Stored items from a collection:
========

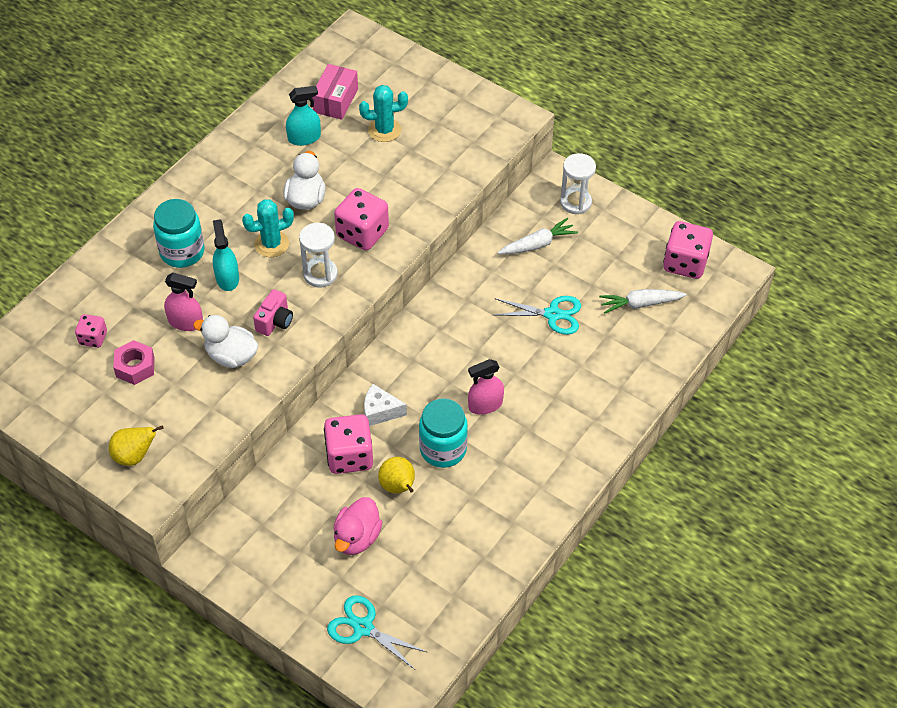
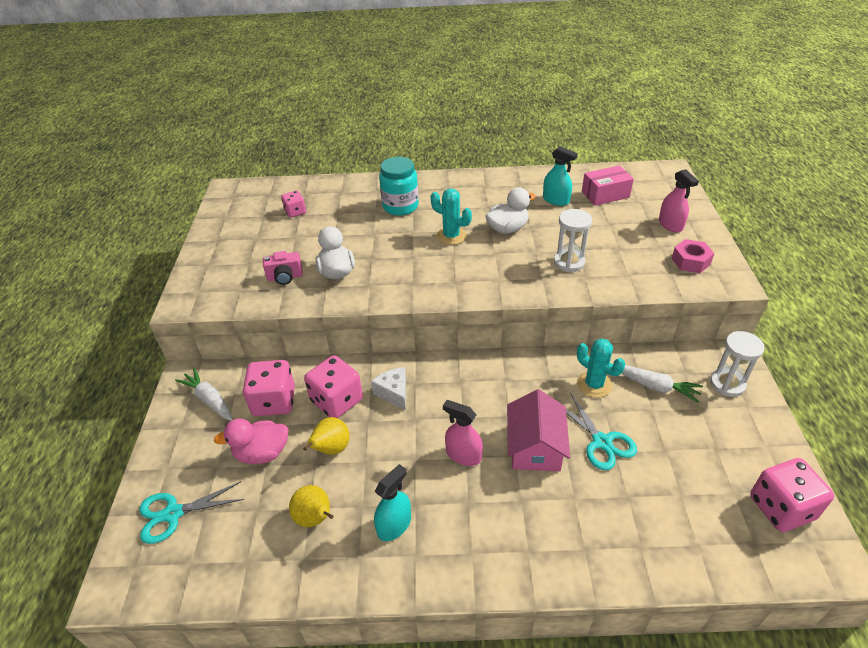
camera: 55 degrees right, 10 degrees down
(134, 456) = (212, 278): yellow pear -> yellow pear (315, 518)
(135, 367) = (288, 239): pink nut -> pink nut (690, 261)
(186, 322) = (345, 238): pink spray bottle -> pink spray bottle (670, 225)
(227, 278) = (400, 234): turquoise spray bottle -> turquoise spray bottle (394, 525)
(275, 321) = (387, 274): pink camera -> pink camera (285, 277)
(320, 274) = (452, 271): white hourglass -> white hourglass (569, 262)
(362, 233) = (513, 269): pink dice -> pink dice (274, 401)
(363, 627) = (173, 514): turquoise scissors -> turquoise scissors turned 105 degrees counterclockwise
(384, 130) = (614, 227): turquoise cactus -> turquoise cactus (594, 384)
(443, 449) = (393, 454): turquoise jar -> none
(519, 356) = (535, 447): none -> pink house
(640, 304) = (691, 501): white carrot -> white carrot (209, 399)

========

#### [YOUR INSTRUCTIONS]
Every record above must be repeated exactly, with the pictures dropped.

#### [RESPONSE TO THE EXERCISE]
camera: 55 degrees right, 10 degrees down
(134, 456) = (212, 278): yellow pear -> yellow pear (315, 518)
(135, 367) = (288, 239): pink nut -> pink nut (690, 261)
(186, 322) = (345, 238): pink spray bottle -> pink spray bottle (670, 225)
(227, 278) = (400, 234): turquoise spray bottle -> turquoise spray bottle (394, 525)
(275, 321) = (387, 274): pink camera -> pink camera (285, 277)
(320, 274) = (452, 271): white hourglass -> white hourglass (569, 262)
(362, 233) = (513, 269): pink dice -> pink dice (274, 401)
(363, 627) = (173, 514): turquoise scissors -> turquoise scissors turned 105 degrees counterclockwise
(384, 130) = (614, 227): turquoise cactus -> turquoise cactus (594, 384)
(443, 449) = (393, 454): turquoise jar -> none
(519, 356) = (535, 447): none -> pink house
(640, 304) = (691, 501): white carrot -> white carrot (209, 399)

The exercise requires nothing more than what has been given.